#### [EXERCISE OBJECTIVE]
Reading the records below, count the lines in which the string "OLED" appears; write the number only.
*** DATASET CONTENT Section Begins ***
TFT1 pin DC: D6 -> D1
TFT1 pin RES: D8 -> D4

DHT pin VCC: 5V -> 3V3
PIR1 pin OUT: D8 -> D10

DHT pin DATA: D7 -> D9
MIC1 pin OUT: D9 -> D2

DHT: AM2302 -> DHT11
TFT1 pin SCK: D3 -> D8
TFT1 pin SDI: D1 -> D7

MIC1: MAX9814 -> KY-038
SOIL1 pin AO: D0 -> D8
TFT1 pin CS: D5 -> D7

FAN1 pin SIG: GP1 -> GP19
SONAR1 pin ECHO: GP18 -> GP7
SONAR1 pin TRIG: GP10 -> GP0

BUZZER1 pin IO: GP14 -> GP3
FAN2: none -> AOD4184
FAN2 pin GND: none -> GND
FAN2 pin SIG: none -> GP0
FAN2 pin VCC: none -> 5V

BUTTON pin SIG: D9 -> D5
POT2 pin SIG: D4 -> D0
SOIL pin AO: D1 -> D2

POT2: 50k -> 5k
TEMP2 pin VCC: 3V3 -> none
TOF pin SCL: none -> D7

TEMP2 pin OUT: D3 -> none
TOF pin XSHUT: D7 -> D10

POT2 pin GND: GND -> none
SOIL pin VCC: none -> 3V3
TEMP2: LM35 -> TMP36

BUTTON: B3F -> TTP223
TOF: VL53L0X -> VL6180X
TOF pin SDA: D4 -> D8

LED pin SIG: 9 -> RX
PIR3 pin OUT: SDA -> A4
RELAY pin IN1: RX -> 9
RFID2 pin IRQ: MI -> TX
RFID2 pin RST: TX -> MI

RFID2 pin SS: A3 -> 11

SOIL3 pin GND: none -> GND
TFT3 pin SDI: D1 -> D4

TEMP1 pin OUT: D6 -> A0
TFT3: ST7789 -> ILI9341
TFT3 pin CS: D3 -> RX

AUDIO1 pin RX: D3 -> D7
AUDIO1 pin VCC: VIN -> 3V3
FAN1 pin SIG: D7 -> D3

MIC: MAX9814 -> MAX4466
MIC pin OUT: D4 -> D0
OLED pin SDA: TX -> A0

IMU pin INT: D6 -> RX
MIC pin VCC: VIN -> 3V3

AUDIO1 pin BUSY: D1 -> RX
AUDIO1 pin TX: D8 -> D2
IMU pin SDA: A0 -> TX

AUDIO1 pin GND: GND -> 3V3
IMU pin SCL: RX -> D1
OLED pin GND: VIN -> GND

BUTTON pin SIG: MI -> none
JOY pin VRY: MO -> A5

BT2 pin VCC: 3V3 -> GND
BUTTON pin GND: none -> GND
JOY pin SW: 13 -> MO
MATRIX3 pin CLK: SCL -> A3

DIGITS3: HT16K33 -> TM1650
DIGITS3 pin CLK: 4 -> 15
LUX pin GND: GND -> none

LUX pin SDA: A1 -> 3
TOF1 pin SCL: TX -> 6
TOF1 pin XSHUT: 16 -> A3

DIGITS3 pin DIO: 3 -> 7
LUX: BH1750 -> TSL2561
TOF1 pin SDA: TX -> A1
*** DATASET CONTENT Section Ends ***
#### [ANSWER BOX]
2